*What is expected*: Write out the entries word for word, from the first one through the line containing "brown star: rotated 18", including both.

[Saved data entries]
_ _ _ _ _
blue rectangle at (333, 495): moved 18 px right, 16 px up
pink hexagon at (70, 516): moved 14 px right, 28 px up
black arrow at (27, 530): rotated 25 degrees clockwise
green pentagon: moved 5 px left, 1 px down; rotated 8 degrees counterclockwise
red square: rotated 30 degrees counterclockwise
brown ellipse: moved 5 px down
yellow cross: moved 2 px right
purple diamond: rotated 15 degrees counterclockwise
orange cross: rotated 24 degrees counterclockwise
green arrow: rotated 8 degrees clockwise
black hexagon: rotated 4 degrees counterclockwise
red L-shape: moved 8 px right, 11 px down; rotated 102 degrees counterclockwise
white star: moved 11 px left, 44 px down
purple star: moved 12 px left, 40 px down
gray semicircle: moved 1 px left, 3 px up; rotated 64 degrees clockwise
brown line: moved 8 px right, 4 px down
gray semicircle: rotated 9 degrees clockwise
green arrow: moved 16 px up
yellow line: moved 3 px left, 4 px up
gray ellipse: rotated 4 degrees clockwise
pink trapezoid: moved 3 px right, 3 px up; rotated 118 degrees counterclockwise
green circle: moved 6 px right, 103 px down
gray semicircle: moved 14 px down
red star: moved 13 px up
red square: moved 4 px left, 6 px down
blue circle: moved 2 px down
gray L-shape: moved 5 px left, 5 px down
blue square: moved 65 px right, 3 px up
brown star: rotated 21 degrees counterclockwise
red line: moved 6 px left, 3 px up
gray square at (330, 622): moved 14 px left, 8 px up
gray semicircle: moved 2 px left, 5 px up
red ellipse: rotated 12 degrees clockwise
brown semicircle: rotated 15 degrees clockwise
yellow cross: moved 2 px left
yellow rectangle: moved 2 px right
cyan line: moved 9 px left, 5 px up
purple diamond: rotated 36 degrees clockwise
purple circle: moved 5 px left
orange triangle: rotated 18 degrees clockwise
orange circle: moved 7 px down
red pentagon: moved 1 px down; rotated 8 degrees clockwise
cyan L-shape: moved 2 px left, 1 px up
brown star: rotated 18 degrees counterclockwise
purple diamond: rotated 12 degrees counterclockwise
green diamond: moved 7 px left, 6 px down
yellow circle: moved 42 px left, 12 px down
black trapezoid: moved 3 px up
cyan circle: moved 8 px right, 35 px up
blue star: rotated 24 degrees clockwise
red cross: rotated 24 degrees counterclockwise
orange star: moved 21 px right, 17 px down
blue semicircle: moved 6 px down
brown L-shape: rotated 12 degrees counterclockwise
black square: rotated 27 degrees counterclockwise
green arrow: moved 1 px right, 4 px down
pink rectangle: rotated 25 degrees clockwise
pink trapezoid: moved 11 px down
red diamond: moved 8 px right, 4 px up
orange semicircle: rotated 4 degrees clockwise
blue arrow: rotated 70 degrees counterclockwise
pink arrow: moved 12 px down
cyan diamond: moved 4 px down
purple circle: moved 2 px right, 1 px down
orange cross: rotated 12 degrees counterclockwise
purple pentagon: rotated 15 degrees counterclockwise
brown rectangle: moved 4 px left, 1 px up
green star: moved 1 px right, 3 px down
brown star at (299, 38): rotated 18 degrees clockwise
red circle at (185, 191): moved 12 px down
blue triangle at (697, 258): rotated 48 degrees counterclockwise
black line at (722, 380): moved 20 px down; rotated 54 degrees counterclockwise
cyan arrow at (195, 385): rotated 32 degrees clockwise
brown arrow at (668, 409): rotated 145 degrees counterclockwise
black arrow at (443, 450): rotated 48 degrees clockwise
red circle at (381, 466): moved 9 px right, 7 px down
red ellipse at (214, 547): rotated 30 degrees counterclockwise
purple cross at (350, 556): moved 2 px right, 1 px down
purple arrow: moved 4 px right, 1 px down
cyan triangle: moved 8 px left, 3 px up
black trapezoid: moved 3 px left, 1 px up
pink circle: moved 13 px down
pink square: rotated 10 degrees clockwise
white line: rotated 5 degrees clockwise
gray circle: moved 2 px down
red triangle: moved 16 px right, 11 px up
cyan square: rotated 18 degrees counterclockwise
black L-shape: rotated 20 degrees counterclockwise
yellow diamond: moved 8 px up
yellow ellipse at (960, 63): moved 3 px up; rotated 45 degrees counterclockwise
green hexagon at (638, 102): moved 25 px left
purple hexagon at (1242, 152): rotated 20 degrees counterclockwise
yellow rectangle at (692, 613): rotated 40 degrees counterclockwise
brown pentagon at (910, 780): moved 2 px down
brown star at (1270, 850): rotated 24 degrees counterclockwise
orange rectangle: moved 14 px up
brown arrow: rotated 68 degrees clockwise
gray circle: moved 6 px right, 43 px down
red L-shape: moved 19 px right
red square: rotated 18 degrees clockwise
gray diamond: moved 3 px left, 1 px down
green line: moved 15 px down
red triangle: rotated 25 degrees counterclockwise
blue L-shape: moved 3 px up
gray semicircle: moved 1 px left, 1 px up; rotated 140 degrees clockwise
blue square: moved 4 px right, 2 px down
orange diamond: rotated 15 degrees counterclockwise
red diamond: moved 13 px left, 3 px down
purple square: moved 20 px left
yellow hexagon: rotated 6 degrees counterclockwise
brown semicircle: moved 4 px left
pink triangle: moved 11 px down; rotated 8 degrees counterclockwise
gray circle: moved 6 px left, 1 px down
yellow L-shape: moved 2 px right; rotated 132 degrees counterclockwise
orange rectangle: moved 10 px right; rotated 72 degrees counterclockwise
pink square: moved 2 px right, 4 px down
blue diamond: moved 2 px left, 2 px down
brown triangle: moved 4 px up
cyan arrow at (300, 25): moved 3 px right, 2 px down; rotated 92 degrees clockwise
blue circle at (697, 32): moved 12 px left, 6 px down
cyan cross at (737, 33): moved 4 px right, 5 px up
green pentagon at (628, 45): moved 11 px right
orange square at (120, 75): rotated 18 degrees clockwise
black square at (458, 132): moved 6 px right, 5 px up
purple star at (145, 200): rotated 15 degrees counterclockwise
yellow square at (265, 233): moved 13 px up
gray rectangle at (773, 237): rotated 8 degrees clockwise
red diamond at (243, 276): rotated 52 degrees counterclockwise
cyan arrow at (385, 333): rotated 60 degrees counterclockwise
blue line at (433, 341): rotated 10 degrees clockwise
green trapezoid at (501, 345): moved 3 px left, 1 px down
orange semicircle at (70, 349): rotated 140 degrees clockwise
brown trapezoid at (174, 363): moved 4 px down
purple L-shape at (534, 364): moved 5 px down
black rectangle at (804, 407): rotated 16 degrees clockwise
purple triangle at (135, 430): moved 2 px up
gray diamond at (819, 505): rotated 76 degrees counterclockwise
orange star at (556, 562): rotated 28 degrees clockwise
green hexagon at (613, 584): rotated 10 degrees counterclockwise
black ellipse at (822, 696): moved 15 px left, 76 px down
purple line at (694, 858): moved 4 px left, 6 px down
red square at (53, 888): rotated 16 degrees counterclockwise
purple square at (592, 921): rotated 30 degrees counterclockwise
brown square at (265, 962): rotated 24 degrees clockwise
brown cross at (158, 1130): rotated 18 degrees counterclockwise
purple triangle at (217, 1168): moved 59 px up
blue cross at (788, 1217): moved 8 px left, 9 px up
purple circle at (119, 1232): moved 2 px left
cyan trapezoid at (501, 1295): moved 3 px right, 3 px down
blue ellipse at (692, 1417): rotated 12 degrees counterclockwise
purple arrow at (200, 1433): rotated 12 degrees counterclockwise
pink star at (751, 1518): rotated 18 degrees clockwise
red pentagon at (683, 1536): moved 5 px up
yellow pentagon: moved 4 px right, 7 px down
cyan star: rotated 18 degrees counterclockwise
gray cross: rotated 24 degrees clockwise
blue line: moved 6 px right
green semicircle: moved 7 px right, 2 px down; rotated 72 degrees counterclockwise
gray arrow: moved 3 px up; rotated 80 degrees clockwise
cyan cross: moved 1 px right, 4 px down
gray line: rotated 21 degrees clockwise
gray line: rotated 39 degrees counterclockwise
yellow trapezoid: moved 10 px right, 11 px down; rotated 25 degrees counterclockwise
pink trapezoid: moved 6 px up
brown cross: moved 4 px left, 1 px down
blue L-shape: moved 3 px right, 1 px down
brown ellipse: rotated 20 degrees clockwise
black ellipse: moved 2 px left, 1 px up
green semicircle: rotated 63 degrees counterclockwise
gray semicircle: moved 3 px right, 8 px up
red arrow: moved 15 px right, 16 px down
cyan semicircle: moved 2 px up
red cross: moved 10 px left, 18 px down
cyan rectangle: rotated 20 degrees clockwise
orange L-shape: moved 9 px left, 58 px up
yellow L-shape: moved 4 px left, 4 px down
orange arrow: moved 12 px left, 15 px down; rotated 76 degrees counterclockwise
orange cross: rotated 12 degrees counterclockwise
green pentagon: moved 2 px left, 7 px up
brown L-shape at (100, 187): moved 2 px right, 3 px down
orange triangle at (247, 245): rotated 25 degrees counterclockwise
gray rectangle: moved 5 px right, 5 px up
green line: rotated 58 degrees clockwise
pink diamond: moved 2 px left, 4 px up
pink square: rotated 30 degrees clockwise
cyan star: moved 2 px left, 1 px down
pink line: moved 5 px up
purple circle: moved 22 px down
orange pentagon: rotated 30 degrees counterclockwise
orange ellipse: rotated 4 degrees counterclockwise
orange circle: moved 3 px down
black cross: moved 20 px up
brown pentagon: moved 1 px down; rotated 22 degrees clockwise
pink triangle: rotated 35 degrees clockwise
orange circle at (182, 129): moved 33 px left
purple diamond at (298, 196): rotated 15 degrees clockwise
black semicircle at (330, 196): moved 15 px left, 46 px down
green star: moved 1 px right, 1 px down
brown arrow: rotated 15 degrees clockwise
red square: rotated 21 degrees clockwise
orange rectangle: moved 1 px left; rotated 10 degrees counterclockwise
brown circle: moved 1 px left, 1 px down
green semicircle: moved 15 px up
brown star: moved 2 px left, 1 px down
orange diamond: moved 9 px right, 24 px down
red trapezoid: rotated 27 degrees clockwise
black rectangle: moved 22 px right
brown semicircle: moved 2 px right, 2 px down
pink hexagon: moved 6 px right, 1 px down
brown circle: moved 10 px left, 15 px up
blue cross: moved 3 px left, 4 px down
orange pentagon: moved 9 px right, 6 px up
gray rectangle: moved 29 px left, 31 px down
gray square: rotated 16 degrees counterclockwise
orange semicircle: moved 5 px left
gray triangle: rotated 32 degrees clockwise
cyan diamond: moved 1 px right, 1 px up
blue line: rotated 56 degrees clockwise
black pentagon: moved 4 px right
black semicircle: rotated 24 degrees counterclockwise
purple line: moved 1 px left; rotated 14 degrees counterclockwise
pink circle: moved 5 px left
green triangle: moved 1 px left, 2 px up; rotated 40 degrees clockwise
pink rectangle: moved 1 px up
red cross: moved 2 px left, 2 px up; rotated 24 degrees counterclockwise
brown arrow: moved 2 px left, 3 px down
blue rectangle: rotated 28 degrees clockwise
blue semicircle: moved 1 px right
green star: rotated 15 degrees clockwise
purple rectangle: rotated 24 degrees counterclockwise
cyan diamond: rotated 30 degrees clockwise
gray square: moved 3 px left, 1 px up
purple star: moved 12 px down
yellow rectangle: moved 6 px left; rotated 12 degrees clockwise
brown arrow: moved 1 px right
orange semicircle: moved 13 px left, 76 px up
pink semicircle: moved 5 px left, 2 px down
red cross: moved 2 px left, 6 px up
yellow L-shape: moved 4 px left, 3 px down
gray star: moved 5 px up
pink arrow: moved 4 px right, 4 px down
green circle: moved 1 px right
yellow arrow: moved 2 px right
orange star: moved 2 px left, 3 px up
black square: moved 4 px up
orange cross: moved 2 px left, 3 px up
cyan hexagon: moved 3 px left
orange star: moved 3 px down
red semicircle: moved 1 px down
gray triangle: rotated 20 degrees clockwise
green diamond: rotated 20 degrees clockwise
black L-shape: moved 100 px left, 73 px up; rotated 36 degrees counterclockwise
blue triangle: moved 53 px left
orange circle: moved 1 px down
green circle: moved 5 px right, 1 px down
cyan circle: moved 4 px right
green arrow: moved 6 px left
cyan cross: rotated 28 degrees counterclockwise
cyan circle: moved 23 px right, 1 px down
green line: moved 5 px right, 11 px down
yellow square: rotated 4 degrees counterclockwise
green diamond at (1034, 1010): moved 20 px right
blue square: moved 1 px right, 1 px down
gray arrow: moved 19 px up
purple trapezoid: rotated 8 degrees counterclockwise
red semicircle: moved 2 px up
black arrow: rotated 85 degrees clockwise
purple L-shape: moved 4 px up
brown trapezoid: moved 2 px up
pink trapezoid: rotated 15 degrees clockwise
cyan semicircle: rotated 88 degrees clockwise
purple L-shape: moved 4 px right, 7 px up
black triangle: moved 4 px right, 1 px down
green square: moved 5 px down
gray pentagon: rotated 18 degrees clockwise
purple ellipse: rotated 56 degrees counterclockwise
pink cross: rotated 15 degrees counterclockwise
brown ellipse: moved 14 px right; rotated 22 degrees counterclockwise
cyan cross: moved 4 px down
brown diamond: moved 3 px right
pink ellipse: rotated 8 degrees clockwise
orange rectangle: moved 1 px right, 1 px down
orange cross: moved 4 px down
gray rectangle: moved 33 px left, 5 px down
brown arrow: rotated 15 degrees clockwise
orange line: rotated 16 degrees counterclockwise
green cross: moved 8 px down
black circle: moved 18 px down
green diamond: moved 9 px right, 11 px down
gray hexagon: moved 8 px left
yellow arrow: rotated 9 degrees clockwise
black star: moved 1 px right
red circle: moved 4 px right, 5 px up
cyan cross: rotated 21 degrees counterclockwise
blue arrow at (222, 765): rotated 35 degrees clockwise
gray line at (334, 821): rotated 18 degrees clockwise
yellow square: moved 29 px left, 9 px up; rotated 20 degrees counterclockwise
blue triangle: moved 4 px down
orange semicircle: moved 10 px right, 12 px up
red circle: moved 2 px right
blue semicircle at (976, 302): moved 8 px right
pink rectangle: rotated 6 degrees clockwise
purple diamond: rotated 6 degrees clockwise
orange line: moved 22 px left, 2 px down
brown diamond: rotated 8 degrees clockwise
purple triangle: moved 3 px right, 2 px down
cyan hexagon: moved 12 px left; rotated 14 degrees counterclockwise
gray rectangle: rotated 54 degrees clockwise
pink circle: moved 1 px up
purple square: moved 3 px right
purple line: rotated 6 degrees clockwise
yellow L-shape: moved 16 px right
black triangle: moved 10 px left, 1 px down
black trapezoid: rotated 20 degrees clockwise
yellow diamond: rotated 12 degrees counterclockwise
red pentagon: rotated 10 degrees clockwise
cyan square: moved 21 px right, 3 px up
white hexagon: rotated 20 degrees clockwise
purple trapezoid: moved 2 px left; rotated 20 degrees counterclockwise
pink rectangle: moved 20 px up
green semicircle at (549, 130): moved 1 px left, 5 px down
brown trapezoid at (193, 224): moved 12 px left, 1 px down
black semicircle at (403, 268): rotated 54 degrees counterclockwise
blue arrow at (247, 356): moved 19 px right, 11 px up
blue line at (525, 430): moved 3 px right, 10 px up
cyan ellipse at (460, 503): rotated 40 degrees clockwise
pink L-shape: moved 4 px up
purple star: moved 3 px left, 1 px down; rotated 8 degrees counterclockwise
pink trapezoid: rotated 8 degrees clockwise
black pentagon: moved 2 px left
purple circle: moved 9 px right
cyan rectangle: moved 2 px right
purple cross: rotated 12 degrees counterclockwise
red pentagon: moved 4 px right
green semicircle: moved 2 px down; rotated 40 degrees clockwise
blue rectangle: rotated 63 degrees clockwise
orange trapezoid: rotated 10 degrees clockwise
_ _ _ _ _
*Task solution*:
blue rectangle at (333, 495): moved 18 px right, 16 px up
pink hexagon at (70, 516): moved 14 px right, 28 px up
black arrow at (27, 530): rotated 25 degrees clockwise
green pentagon: moved 5 px left, 1 px down; rotated 8 degrees counterclockwise
red square: rotated 30 degrees counterclockwise
brown ellipse: moved 5 px down
yellow cross: moved 2 px right
purple diamond: rotated 15 degrees counterclockwise
orange cross: rotated 24 degrees counterclockwise
green arrow: rotated 8 degrees clockwise
black hexagon: rotated 4 degrees counterclockwise
red L-shape: moved 8 px right, 11 px down; rotated 102 degrees counterclockwise
white star: moved 11 px left, 44 px down
purple star: moved 12 px left, 40 px down
gray semicircle: moved 1 px left, 3 px up; rotated 64 degrees clockwise
brown line: moved 8 px right, 4 px down
gray semicircle: rotated 9 degrees clockwise
green arrow: moved 16 px up
yellow line: moved 3 px left, 4 px up
gray ellipse: rotated 4 degrees clockwise
pink trapezoid: moved 3 px right, 3 px up; rotated 118 degrees counterclockwise
green circle: moved 6 px right, 103 px down
gray semicircle: moved 14 px down
red star: moved 13 px up
red square: moved 4 px left, 6 px down
blue circle: moved 2 px down
gray L-shape: moved 5 px left, 5 px down
blue square: moved 65 px right, 3 px up
brown star: rotated 21 degrees counterclockwise
red line: moved 6 px left, 3 px up
gray square at (330, 622): moved 14 px left, 8 px up
gray semicircle: moved 2 px left, 5 px up
red ellipse: rotated 12 degrees clockwise
brown semicircle: rotated 15 degrees clockwise
yellow cross: moved 2 px left
yellow rectangle: moved 2 px right
cyan line: moved 9 px left, 5 px up
purple diamond: rotated 36 degrees clockwise
purple circle: moved 5 px left
orange triangle: rotated 18 degrees clockwise
orange circle: moved 7 px down
red pentagon: moved 1 px down; rotated 8 degrees clockwise
cyan L-shape: moved 2 px left, 1 px up
brown star: rotated 18 degrees counterclockwise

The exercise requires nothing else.